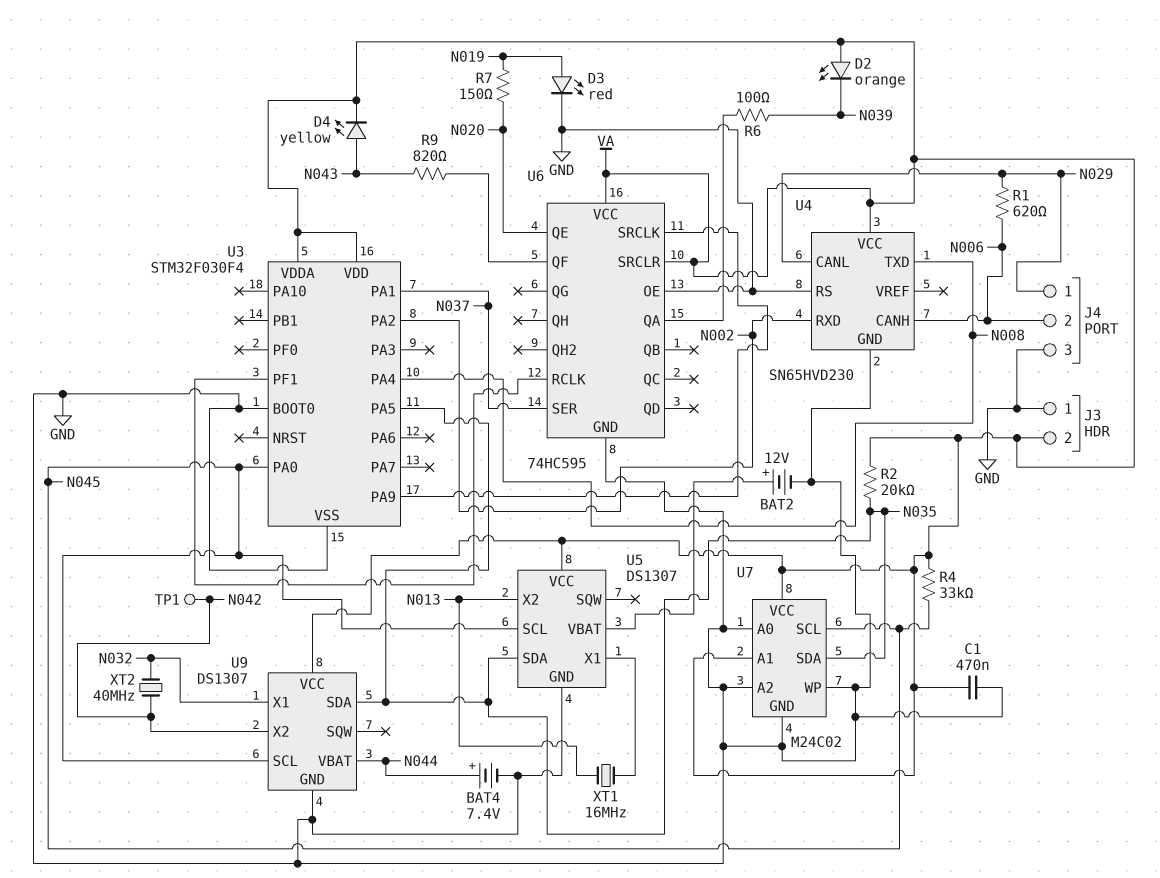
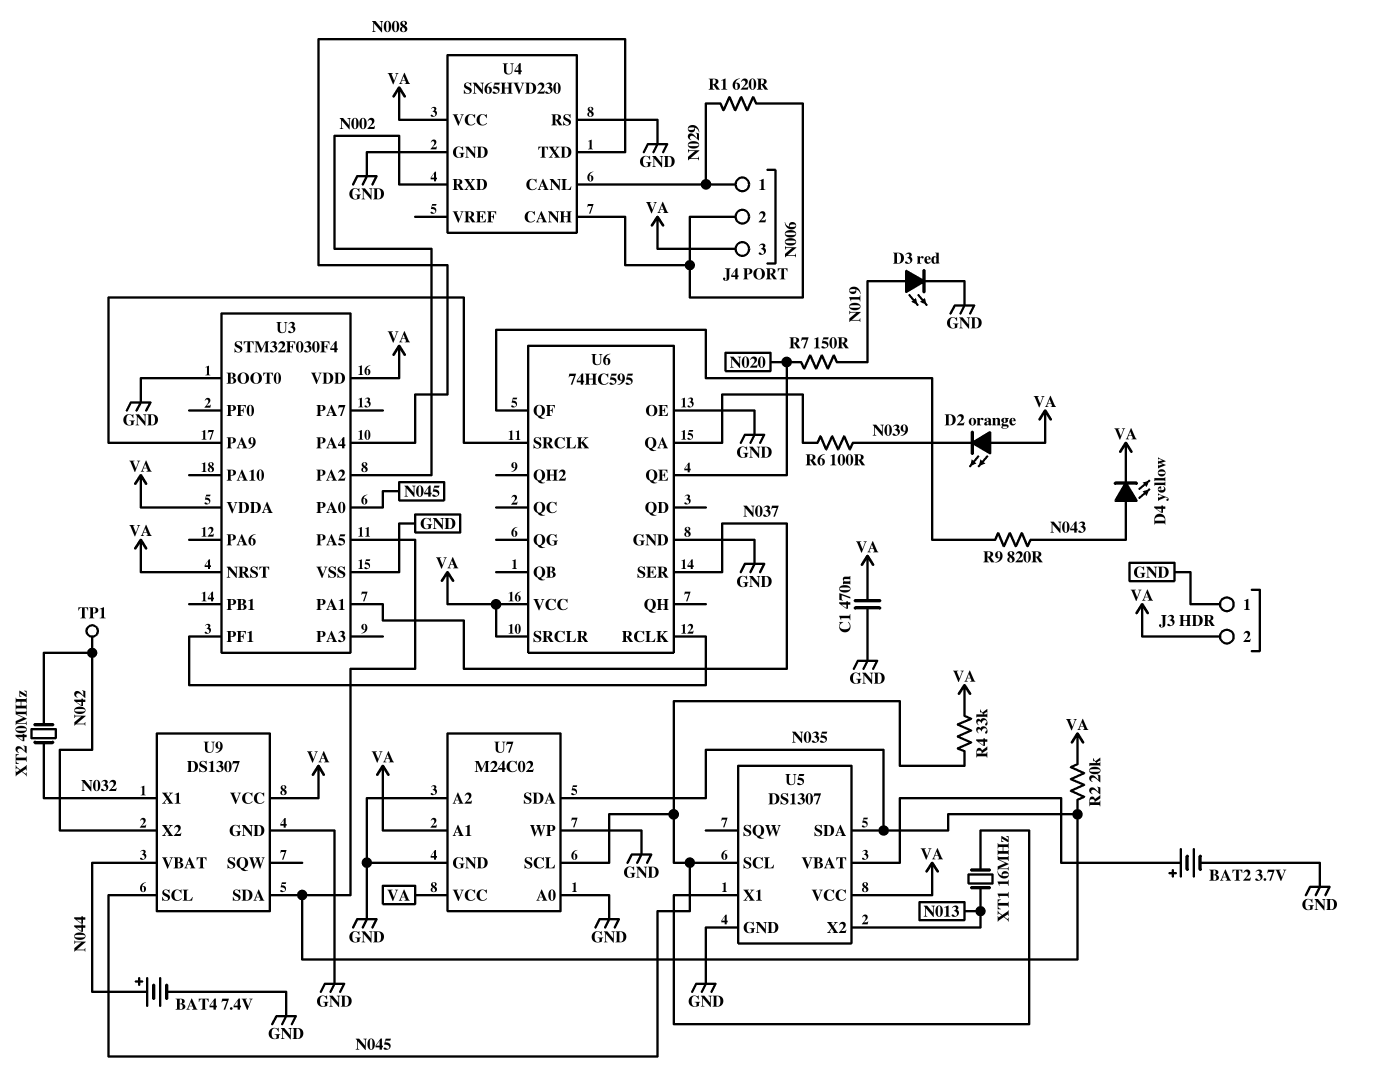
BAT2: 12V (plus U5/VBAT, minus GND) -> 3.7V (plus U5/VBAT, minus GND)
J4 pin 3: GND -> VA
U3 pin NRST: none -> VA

=====

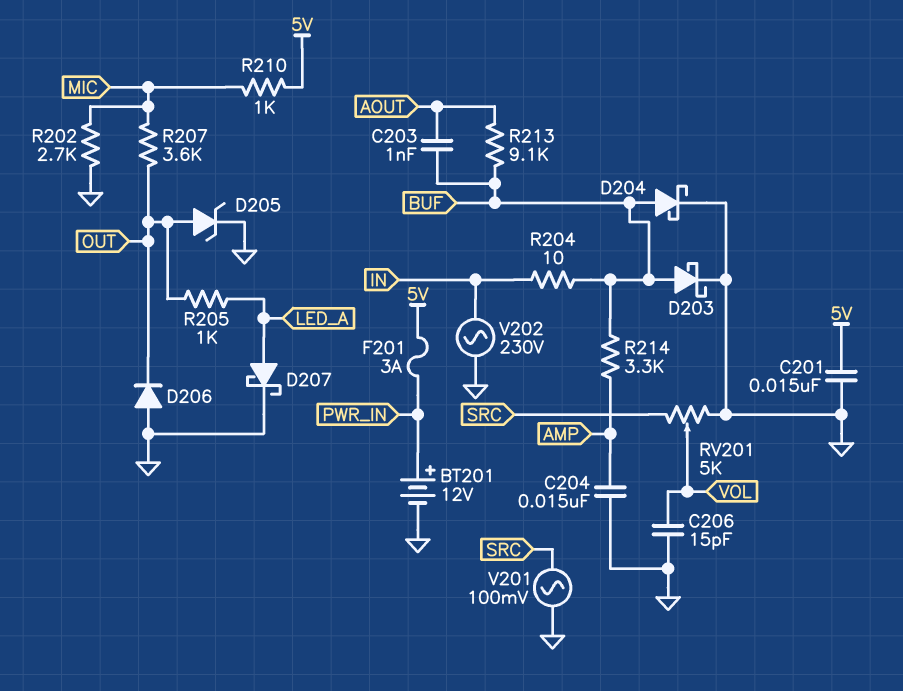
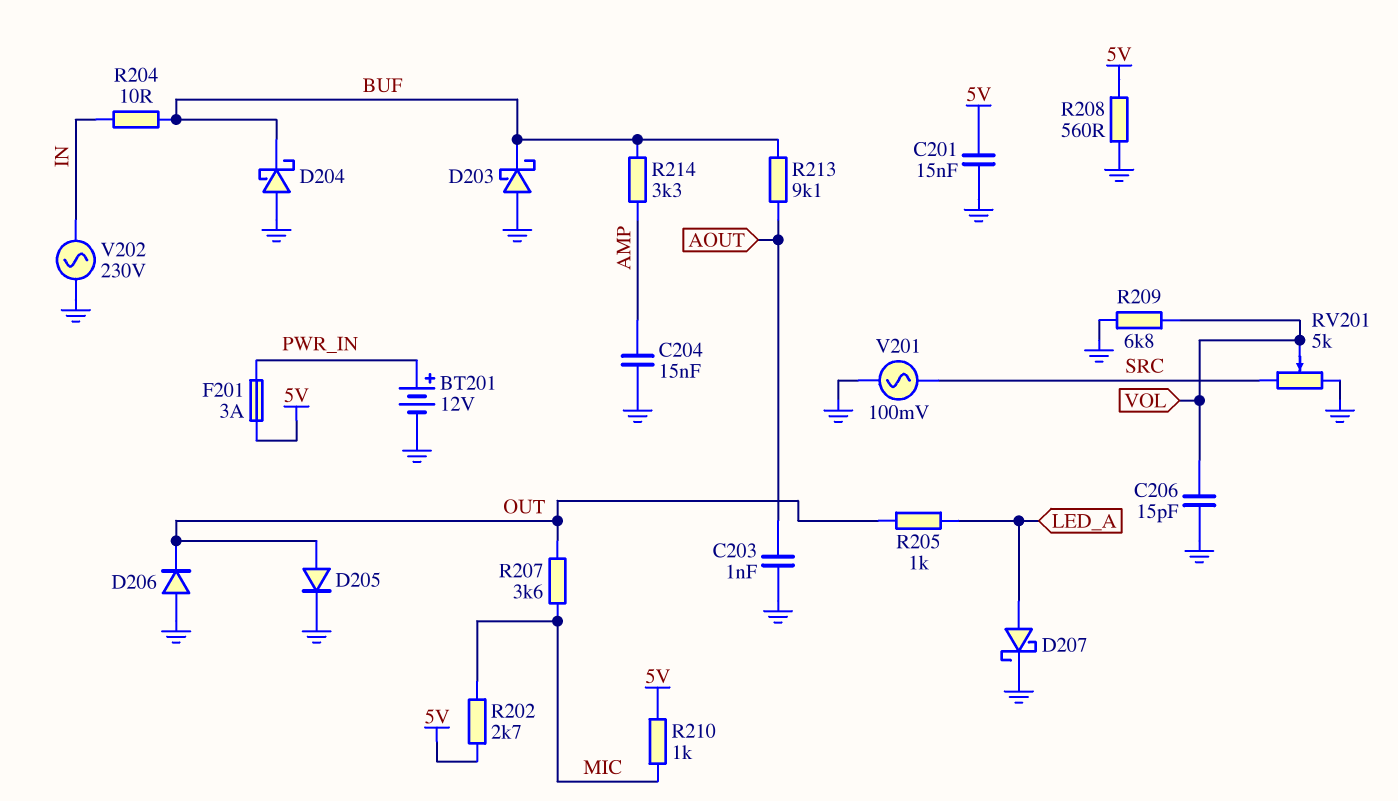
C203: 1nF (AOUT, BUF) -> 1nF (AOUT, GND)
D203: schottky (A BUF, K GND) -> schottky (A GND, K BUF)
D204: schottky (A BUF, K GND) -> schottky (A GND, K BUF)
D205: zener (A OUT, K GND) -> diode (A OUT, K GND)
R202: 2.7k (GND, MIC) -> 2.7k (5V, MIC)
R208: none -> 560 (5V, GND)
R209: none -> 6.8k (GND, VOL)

=====

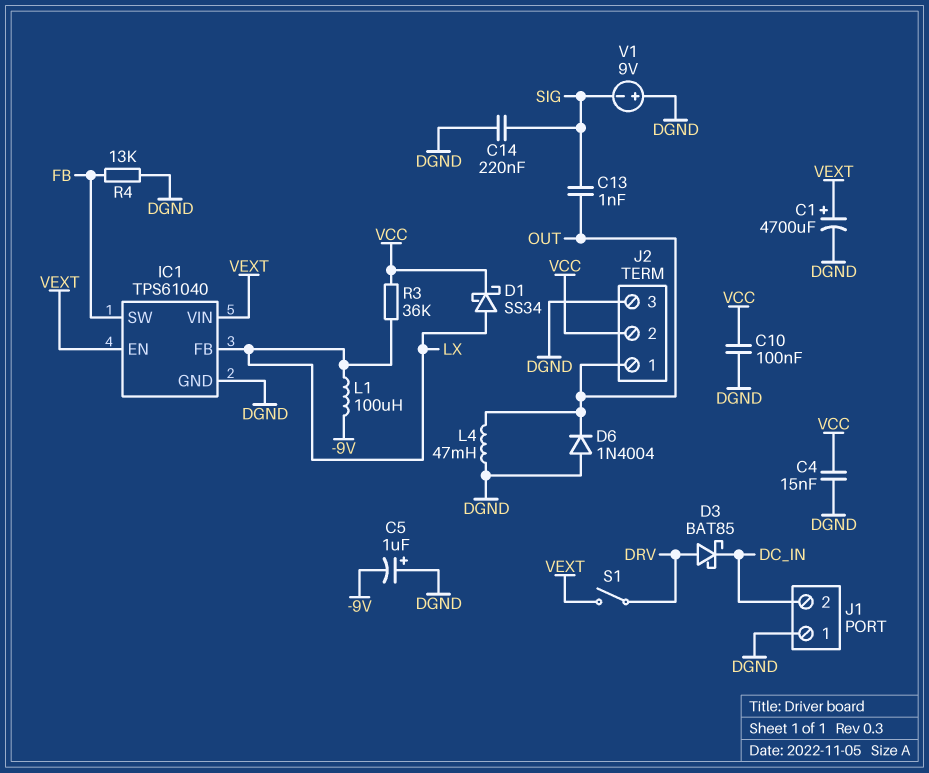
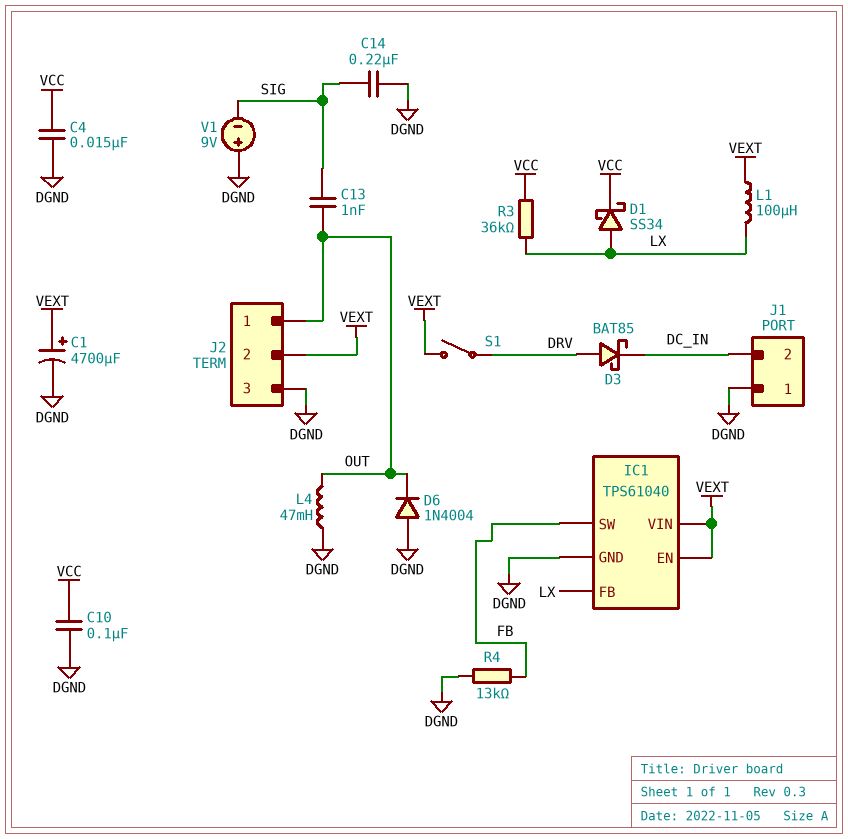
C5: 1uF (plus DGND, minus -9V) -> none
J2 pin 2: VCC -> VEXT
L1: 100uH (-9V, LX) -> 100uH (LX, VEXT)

=====

- [What is expected]: Within the listing above, extract exactly the lines from the line with "C5: 1uF (plus DGND, minus -9V) -> none" to the line with "L1: 100uH (-9V, LX) -> 100uH (LX, VEXT)", the two named lines included, and no others.

- [Your response]:
C5: 1uF (plus DGND, minus -9V) -> none
J2 pin 2: VCC -> VEXT
L1: 100uH (-9V, LX) -> 100uH (LX, VEXT)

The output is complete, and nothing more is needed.